Find the string "blue" in the data, and copy out each line that has it.

Start of Dataset excerpts

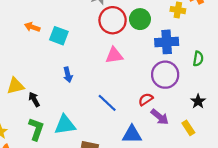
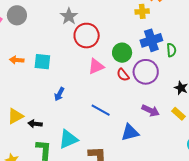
green circle: (140, 19) -> (122, 53), moved
blue cross: (167, 42) -> (151, 40), moved
blue arrow: (68, 75) -> (59, 94), turned 56
black arrow: (34, 99) -> (35, 124), turned -40
red semicircle: (146, 99) -> (123, 75), moved, turned -80

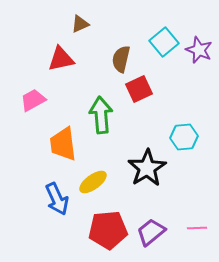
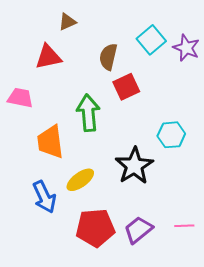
pink trapezoid: (33, 100) -> (20, 98), turned 40

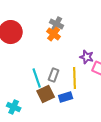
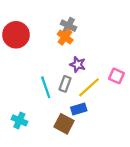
purple star: (87, 57) -> (78, 64), moved
yellow line: (75, 78) -> (89, 87), turned 50
brown square: (46, 94) -> (64, 124), moved, turned -36

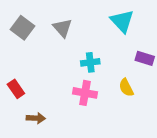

End of Dataset excerpts

Answer to this problem:
blue cross: (167, 42) -> (151, 40), moved
blue arrow: (68, 75) -> (59, 94), turned 56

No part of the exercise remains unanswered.